▶ **Shape position updates**
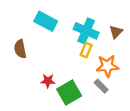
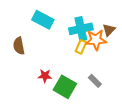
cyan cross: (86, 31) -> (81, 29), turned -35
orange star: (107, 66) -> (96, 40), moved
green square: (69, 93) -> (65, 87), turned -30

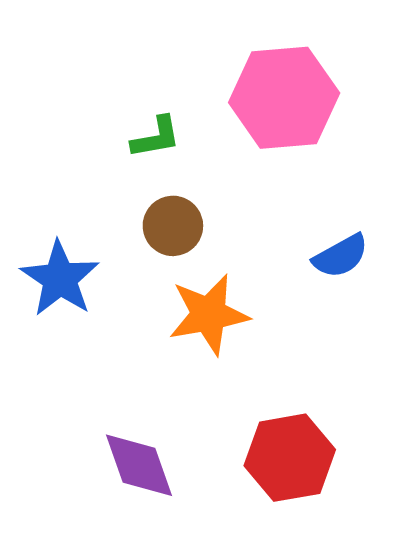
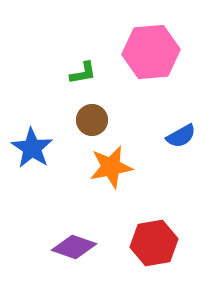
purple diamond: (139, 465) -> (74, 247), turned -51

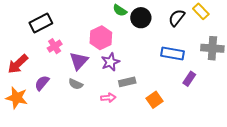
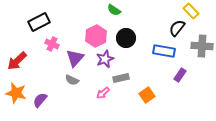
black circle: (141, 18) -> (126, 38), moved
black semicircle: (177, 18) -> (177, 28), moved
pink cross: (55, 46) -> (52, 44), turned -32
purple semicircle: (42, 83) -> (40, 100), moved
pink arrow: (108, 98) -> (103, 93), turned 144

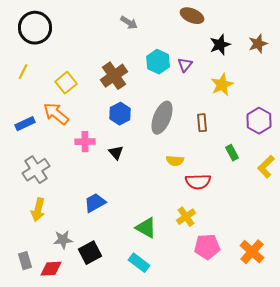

▶ **ASSIGNMENT**
Gather up, from the records above, each line where the word "semicircle" appears.

▶ **THE COMPLETED TASK**
black semicircle: (177, 18) -> (177, 28), moved
purple semicircle: (42, 83) -> (40, 100), moved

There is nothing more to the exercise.